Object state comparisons
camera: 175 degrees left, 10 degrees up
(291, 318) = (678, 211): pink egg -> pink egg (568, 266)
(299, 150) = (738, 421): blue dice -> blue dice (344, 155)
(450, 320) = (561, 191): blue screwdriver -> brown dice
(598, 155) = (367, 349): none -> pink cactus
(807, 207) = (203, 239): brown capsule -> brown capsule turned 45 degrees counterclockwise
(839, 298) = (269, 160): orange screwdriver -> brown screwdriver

* * *

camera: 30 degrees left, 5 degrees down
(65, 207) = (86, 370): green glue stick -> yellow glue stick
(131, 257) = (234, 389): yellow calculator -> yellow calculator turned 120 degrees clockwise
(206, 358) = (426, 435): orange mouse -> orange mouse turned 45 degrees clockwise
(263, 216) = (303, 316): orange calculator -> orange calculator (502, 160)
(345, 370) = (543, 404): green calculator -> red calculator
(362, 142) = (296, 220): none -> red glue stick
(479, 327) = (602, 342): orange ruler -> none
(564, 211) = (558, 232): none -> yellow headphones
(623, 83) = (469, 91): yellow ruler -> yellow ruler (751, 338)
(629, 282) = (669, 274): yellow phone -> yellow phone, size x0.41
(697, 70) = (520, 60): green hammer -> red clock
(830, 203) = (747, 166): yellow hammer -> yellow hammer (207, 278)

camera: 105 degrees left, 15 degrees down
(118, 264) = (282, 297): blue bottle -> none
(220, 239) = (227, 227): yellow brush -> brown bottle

REQUIRED ACTION
The required output is every line above from the one with "(697, 70) = (520, 60): green" down to the one with "(220, 239) = (227, 227): yellow", restated word for word, ends included.

RESULT OF THE TASK
(697, 70) = (520, 60): green hammer -> red clock
(830, 203) = (747, 166): yellow hammer -> yellow hammer (207, 278)

camera: 105 degrees left, 15 degrees down
(118, 264) = (282, 297): blue bottle -> none
(220, 239) = (227, 227): yellow brush -> brown bottle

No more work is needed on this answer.